Record list |
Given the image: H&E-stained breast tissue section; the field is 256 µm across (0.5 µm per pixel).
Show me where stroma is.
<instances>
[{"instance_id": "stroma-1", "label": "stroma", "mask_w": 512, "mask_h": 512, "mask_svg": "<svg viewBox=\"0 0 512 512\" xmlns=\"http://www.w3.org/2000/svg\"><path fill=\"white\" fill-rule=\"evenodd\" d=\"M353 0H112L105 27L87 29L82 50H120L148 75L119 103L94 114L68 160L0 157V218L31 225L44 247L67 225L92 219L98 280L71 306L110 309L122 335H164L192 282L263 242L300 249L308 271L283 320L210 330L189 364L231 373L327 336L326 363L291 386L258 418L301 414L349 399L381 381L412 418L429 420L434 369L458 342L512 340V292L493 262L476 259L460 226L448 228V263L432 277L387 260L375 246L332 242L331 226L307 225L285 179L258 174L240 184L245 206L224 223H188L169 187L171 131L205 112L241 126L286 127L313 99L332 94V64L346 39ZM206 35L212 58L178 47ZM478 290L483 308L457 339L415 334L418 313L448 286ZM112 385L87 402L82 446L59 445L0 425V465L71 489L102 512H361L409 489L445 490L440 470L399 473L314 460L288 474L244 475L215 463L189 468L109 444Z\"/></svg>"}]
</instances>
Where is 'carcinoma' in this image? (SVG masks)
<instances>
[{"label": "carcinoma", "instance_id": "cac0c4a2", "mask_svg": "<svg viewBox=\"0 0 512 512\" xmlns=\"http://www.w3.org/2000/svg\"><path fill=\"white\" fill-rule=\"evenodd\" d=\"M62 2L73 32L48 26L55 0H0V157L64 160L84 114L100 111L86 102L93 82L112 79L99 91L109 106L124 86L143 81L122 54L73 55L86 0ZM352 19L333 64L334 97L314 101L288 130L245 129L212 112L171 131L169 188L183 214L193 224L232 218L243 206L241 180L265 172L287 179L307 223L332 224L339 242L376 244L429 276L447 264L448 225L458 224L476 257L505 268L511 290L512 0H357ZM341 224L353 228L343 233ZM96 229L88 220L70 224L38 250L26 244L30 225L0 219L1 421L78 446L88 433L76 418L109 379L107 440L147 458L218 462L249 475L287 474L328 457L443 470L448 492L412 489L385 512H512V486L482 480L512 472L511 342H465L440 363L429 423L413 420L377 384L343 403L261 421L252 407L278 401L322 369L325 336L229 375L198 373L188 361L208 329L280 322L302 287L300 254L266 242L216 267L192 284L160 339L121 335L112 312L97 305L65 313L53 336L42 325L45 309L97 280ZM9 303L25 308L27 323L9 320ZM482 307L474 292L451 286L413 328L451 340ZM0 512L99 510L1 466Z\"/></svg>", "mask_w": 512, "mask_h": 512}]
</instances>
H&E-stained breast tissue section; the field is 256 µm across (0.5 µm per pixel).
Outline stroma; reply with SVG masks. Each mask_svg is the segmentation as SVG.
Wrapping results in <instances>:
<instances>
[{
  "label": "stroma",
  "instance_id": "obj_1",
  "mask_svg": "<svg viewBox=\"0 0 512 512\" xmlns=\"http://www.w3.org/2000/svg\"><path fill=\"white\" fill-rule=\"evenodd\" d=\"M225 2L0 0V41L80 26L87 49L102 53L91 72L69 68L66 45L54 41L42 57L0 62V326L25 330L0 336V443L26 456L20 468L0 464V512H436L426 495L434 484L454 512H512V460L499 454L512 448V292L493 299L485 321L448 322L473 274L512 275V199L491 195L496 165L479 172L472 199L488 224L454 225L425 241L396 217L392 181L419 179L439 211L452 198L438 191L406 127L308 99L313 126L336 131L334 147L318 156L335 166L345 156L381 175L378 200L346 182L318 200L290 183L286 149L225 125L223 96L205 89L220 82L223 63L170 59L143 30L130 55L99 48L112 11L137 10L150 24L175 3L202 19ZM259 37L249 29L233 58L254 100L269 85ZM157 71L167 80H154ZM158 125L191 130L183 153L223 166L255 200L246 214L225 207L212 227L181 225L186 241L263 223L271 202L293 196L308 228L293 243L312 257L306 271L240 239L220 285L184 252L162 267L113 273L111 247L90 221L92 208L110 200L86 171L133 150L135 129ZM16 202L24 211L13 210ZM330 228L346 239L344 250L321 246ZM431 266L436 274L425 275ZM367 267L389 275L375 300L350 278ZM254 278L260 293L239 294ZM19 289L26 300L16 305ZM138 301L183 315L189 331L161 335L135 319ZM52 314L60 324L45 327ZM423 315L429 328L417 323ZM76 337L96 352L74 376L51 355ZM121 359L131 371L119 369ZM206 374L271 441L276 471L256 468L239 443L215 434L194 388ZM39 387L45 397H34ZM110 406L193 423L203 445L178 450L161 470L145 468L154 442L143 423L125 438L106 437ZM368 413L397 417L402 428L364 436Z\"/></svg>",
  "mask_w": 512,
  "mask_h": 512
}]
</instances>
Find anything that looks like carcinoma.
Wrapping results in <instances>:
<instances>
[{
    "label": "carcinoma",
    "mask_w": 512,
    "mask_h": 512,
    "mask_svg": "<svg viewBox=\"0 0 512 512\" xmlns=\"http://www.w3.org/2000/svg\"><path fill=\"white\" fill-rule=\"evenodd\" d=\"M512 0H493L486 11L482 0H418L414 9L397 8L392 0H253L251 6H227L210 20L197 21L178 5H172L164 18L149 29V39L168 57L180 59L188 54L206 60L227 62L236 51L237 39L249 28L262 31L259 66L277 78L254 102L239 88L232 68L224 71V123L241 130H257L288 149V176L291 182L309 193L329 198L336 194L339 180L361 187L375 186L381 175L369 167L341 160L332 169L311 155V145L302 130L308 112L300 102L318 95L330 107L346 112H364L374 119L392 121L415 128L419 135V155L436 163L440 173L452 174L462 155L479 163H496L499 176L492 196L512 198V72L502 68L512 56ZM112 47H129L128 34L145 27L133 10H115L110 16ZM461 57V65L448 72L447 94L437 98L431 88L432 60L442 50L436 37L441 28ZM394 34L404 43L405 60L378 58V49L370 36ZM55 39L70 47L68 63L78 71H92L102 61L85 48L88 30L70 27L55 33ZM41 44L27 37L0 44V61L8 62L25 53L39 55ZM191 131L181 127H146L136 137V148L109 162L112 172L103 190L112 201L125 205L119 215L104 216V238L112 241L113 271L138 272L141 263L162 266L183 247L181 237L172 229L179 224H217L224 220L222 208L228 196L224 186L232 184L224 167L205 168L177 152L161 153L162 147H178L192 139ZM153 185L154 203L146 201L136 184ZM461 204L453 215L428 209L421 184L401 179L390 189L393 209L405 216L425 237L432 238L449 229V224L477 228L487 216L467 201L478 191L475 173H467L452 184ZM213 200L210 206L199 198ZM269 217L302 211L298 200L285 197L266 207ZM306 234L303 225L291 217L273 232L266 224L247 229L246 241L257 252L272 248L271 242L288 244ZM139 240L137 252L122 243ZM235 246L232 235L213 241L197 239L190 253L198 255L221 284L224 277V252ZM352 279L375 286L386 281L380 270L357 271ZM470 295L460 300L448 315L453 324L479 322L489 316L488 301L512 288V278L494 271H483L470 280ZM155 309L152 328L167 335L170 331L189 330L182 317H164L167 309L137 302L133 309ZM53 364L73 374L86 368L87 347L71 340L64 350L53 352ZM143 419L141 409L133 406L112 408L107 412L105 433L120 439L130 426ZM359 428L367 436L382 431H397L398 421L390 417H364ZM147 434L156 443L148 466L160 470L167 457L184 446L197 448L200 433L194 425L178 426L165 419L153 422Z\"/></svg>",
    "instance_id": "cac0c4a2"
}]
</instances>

Directions | Quote the data in full, keeping each word unchanged.

Solution for this exercise |
Given the image: H&E-stained breast tissue section; the field is 256 µm across (0.5 µm per pixel).
Show me where stroma is.
<instances>
[{"instance_id": "stroma-1", "label": "stroma", "mask_w": 512, "mask_h": 512, "mask_svg": "<svg viewBox=\"0 0 512 512\" xmlns=\"http://www.w3.org/2000/svg\"><path fill=\"white\" fill-rule=\"evenodd\" d=\"M353 0H112L105 27L87 29L82 50H120L148 75L119 103L94 114L68 160L0 157V218L31 225L44 247L67 225L92 219L98 280L71 306L110 309L122 335H164L192 282L263 242L300 249L308 271L283 320L210 330L189 364L231 373L327 336L326 363L291 386L258 418L301 414L349 399L381 381L412 418L429 420L434 369L458 342L512 340V292L493 262L476 259L460 226L448 228V263L432 277L387 260L375 246L332 242L331 226L307 225L285 179L258 174L240 184L245 206L224 223H188L169 187L171 131L205 112L241 126L286 127L313 99L332 94V64L346 39ZM206 35L212 58L178 47ZM478 290L483 308L457 339L415 334L418 313L448 286ZM112 385L87 402L82 446L59 445L0 425V465L71 489L102 512H361L409 489L445 490L440 470L399 473L314 460L288 474L244 475L215 463L189 468L109 444Z\"/></svg>"}]
</instances>
Where is 'carcinoma' in this image? (SVG masks)
<instances>
[{"label": "carcinoma", "instance_id": "cac0c4a2", "mask_svg": "<svg viewBox=\"0 0 512 512\" xmlns=\"http://www.w3.org/2000/svg\"><path fill=\"white\" fill-rule=\"evenodd\" d=\"M62 2L73 32L48 26L55 0H0V157L64 160L84 114L100 111L86 102L93 82L112 79L99 91L109 106L124 86L143 81L122 54L73 55L86 0ZM352 19L333 64L334 97L314 101L288 130L245 129L212 112L171 131L169 188L183 214L193 224L232 218L243 206L241 180L265 172L287 179L307 223L332 224L339 242L376 244L429 276L447 264L448 225L458 224L476 257L505 268L511 290L512 0H357ZM341 224L353 228L343 233ZM96 229L88 220L70 224L38 250L26 244L30 225L0 219L1 421L78 446L88 433L76 418L109 379L107 440L147 458L218 462L249 475L287 474L328 457L443 470L448 492L412 489L385 512H512V486L482 480L512 472L511 342H465L440 363L429 423L413 420L377 384L343 403L261 421L252 407L278 401L322 369L325 336L229 375L198 373L188 361L208 329L280 322L302 287L300 254L266 242L216 267L192 284L160 339L121 335L112 312L97 305L65 313L53 336L42 325L45 309L97 280ZM9 303L25 308L27 323L9 320ZM482 307L474 292L451 286L413 328L451 340ZM0 512L99 510L1 466Z\"/></svg>", "mask_w": 512, "mask_h": 512}]
</instances>
H&E-stained breast tissue section; the field is 256 µm across (0.5 µm per pixel).
Outline stroma; reply with SVG masks. Each mask_svg is the segmentation as SVG.
Wrapping results in <instances>:
<instances>
[{
  "label": "stroma",
  "instance_id": "obj_1",
  "mask_svg": "<svg viewBox=\"0 0 512 512\" xmlns=\"http://www.w3.org/2000/svg\"><path fill=\"white\" fill-rule=\"evenodd\" d=\"M225 2L0 0V41L80 26L87 49L102 53L91 72L69 68L66 45L54 41L42 57L0 62V326L25 330L0 336V443L26 456L20 468L0 464V512H436L426 495L434 484L454 512H512V460L499 454L512 448V292L493 299L485 321L448 322L473 274L512 275V199L491 195L496 165L479 172L472 199L488 224L454 225L425 241L396 217L392 181L419 179L439 211L452 198L438 191L406 127L308 99L313 126L336 131L334 147L318 156L335 166L345 156L381 175L378 200L346 182L318 200L290 183L286 149L225 125L223 96L205 89L220 82L223 63L170 59L143 30L130 55L99 48L112 11L137 10L150 24L175 3L202 19ZM259 37L249 29L233 58L254 100L269 85ZM157 71L167 80H154ZM158 125L191 130L183 153L223 166L255 200L246 214L225 207L212 227L181 225L186 241L263 223L271 202L293 196L308 228L293 243L312 257L306 271L240 239L220 285L184 252L162 267L113 273L111 247L90 221L92 208L110 200L86 171L133 150L135 129ZM16 202L24 211L13 210ZM330 228L346 239L344 250L321 246ZM431 266L436 274L425 275ZM367 267L389 275L375 300L350 278ZM254 278L260 293L239 294ZM19 289L26 300L16 305ZM138 301L183 315L189 331L161 335L135 319ZM52 314L60 324L45 327ZM423 315L429 328L417 323ZM76 337L96 352L74 376L51 355ZM121 359L131 371L119 369ZM206 374L271 441L276 471L256 468L239 443L215 434L194 388ZM39 387L45 397H34ZM110 406L193 423L203 445L178 450L161 470L145 468L154 442L143 423L125 438L106 437ZM368 413L397 417L402 428L364 436Z\"/></svg>",
  "mask_w": 512,
  "mask_h": 512
}]
</instances>
Find anything that looks like carcinoma.
Wrapping results in <instances>:
<instances>
[{
    "label": "carcinoma",
    "mask_w": 512,
    "mask_h": 512,
    "mask_svg": "<svg viewBox=\"0 0 512 512\" xmlns=\"http://www.w3.org/2000/svg\"><path fill=\"white\" fill-rule=\"evenodd\" d=\"M512 0H493L486 11L482 0H418L414 9L397 8L392 0H253L251 6H227L210 20L197 21L178 5H172L164 18L149 29V39L168 57L180 59L188 54L206 60L227 62L236 51L237 39L249 28L262 31L259 66L277 78L254 102L239 88L232 68L224 71V123L241 130H257L288 149V176L291 182L309 193L329 198L336 194L339 180L361 187L375 186L381 175L369 167L341 160L332 169L311 155V145L302 130L308 112L300 102L318 95L330 107L346 112H364L374 119L392 121L415 128L419 135V155L436 163L440 173L452 174L462 155L479 163H496L499 176L492 196L512 198V72L502 68L512 56ZM112 47H129L128 34L145 27L133 10H115L110 16ZM461 57V65L448 72L447 94L437 98L431 88L432 60L442 50L436 37L441 28ZM394 34L404 43L405 60L378 58V49L370 36ZM55 39L70 47L68 63L78 71H92L102 61L85 48L88 30L70 27L55 33ZM41 44L27 37L0 44V61L8 62L25 53L39 55ZM191 131L181 127H146L136 137V148L109 162L112 172L103 190L112 201L125 205L119 215L104 216V238L112 241L113 271L138 272L141 263L162 266L183 247L181 237L172 229L179 224H217L224 220L222 208L228 196L224 186L232 184L224 167L205 168L177 152L161 153L162 147H178L192 139ZM153 185L154 203L146 201L136 184ZM461 204L453 215L428 209L421 184L401 179L390 189L393 209L405 216L425 237L432 238L449 229V224L477 228L487 216L467 201L478 191L475 173H467L452 184ZM213 200L210 206L199 198ZM269 217L302 211L298 200L285 197L266 207ZM306 234L303 225L291 217L273 232L266 224L247 229L246 241L257 252L272 248L271 242L288 244ZM139 240L137 252L122 243ZM235 246L232 235L213 241L197 239L190 253L198 255L221 284L224 277V252ZM352 279L375 286L386 281L380 270L357 271ZM470 295L460 300L448 315L453 324L479 322L489 316L488 301L512 288V278L494 271H483L470 280ZM155 309L152 328L167 335L170 331L189 330L182 317H164L167 309L137 302L133 309ZM53 364L73 374L86 368L87 347L71 340L64 350L53 352ZM143 419L141 409L133 406L112 408L107 412L105 433L120 439L130 426ZM359 428L367 436L382 431H397L398 421L390 417H364ZM147 434L156 443L148 466L160 470L167 457L184 446L197 448L200 433L194 425L178 426L165 419L153 422Z\"/></svg>",
    "instance_id": "cac0c4a2"
}]
</instances>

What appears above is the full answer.